* _Instructions to follow_
When you reach the line in the data below that contains "none -> lime slope H1:I2 level 1 top 2", please start repeating lines exactly, and stop after the line that contains "grey brick F4:G4 level 1 -> none", repeating nothing else.

* _Spatial object tracking data_

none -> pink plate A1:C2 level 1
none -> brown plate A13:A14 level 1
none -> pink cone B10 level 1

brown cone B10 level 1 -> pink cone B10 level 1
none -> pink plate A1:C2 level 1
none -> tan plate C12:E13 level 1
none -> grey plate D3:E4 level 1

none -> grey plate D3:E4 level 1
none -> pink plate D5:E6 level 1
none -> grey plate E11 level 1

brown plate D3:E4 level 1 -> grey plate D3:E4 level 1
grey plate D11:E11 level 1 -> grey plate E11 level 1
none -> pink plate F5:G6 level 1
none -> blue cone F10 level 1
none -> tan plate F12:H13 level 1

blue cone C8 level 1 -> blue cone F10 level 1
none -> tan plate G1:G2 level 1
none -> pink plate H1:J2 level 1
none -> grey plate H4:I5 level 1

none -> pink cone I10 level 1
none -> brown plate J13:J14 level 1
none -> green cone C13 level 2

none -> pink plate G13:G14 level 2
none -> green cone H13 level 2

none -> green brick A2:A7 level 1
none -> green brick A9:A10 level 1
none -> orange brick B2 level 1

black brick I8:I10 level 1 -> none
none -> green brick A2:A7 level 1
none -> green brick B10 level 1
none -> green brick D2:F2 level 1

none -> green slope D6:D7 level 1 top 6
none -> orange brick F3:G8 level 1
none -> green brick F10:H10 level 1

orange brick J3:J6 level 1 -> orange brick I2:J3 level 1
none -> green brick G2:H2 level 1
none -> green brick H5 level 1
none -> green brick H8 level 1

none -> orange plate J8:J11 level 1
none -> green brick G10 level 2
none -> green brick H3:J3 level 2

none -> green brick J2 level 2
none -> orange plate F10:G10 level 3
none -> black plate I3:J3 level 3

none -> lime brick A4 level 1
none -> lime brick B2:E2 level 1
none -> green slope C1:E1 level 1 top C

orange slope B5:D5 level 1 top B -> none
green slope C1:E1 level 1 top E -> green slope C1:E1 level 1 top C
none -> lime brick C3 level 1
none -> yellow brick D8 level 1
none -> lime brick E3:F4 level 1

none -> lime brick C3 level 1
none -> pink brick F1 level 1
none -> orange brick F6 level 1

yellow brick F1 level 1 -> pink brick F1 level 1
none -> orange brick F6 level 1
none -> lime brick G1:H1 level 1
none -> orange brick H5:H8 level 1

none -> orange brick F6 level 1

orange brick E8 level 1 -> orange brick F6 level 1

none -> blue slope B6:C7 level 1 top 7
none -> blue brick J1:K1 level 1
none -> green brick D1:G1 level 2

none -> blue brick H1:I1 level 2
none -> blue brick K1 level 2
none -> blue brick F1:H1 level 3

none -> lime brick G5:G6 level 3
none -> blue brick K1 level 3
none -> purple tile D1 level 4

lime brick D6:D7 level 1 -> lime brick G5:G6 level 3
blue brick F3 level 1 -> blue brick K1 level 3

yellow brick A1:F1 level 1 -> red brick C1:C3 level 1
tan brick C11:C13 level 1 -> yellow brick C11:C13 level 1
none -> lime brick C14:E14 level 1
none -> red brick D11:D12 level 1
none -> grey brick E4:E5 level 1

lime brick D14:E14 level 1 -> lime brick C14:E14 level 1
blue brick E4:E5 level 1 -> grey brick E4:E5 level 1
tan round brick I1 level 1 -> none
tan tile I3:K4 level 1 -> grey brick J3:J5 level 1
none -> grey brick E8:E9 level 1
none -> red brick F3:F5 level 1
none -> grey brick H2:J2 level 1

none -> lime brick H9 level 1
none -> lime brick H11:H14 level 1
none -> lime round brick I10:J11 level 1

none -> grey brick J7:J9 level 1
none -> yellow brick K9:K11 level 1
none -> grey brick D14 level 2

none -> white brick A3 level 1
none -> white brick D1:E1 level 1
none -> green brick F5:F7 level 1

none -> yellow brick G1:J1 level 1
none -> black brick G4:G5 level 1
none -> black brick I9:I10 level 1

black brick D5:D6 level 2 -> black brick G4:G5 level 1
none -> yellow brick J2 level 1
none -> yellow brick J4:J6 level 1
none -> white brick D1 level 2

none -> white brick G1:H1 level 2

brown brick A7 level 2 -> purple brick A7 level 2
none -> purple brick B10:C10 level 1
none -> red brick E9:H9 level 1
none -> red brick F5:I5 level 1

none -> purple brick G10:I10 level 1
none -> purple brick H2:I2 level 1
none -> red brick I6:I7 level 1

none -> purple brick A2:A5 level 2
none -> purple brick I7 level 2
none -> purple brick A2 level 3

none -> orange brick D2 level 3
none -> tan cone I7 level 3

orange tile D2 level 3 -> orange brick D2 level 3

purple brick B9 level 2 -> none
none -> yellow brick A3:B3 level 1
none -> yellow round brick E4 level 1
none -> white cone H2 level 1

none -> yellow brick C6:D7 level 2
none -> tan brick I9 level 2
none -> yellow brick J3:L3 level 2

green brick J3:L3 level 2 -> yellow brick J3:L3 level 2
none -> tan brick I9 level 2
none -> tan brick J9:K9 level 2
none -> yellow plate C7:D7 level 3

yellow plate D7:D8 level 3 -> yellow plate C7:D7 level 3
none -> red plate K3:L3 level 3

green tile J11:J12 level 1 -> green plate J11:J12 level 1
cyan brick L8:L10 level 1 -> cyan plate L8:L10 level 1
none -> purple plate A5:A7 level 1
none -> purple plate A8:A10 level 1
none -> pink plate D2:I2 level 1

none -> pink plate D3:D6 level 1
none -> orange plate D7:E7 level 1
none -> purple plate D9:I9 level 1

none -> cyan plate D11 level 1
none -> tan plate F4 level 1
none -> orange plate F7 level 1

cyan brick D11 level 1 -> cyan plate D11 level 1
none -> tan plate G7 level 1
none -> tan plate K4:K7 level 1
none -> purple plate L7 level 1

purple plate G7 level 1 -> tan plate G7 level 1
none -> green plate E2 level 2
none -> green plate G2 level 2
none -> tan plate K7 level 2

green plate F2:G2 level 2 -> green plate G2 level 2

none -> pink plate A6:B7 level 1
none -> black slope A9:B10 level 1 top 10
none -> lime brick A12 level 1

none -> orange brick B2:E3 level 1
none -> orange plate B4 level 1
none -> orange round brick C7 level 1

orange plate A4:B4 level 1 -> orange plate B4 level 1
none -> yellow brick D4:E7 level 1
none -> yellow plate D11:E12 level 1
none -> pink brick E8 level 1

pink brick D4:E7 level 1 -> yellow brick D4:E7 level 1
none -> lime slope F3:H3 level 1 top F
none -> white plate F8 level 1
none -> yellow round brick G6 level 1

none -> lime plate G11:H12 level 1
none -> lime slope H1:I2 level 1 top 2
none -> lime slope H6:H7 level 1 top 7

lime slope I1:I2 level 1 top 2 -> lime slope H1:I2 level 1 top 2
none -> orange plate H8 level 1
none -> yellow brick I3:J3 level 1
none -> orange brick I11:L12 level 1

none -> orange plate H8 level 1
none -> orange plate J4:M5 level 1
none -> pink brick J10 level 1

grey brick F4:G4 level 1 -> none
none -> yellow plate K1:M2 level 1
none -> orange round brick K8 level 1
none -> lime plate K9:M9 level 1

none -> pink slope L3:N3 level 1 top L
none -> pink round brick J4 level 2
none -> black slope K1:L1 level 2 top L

* _Expected answer_
none -> lime slope H1:I2 level 1 top 2
none -> lime slope H6:H7 level 1 top 7

lime slope I1:I2 level 1 top 2 -> lime slope H1:I2 level 1 top 2
none -> orange plate H8 level 1
none -> yellow brick I3:J3 level 1
none -> orange brick I11:L12 level 1

none -> orange plate H8 level 1
none -> orange plate J4:M5 level 1
none -> pink brick J10 level 1

grey brick F4:G4 level 1 -> none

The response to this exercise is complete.